Give the data again exactly, from its opening line through the line in which "tournevis/turquoise (170, 427, 82, 79)" appears.

[Collection entries]
▶
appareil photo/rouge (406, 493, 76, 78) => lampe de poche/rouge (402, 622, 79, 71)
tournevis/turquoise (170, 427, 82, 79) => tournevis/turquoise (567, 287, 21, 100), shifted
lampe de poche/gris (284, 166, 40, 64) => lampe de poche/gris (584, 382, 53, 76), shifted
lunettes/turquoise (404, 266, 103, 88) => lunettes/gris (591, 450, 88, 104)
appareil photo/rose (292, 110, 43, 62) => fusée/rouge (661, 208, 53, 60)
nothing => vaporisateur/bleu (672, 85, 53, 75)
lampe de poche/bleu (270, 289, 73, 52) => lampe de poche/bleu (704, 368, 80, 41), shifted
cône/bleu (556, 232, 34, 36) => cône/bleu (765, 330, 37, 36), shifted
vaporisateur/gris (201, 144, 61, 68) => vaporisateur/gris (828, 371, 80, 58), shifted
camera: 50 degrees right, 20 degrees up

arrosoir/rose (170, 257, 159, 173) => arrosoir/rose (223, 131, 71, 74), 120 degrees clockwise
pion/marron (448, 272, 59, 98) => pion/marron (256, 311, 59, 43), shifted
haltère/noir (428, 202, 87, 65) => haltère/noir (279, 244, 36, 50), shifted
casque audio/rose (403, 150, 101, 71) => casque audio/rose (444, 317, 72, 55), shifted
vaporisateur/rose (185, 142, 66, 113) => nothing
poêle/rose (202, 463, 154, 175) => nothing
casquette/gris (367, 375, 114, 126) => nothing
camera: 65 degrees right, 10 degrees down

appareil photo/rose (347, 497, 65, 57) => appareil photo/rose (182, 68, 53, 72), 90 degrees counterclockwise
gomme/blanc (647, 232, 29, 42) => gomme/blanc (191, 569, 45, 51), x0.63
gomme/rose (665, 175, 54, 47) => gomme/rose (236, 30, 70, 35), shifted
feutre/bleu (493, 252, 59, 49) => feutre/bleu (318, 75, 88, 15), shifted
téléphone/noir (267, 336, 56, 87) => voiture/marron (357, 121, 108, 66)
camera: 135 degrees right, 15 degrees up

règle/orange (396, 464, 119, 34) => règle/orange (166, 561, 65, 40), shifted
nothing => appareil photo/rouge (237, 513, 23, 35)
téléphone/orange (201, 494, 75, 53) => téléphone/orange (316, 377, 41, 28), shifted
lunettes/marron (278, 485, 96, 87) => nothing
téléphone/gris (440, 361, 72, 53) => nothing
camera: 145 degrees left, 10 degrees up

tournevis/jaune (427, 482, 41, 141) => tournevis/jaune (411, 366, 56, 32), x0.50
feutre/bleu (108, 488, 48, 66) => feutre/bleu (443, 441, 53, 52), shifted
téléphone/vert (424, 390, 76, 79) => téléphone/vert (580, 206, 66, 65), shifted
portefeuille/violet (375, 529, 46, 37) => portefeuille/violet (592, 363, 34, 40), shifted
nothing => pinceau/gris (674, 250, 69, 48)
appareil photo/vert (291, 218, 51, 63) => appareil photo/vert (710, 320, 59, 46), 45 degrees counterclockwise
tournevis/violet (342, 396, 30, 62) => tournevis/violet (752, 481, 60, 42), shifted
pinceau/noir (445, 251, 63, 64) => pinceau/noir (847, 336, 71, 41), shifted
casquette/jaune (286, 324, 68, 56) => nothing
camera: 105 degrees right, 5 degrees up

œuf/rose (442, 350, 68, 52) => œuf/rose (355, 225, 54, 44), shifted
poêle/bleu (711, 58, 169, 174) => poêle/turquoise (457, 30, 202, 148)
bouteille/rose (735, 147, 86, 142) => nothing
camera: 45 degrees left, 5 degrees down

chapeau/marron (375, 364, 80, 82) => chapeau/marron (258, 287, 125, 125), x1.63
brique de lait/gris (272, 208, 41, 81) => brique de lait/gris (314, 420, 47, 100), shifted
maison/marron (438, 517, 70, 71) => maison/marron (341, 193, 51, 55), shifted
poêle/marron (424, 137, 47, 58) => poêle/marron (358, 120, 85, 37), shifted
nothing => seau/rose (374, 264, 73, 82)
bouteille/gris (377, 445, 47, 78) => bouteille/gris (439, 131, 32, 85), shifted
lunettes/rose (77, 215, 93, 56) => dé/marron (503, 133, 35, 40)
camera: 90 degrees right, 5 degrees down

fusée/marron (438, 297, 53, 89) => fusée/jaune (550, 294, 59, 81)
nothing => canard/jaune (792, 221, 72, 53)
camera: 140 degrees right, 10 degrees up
◀
Response for this exercise –
appareil photo/rouge (406, 493, 76, 78) => lampe de poche/rouge (402, 622, 79, 71)
tournevis/turquoise (170, 427, 82, 79) => tournevis/turquoise (567, 287, 21, 100), shifted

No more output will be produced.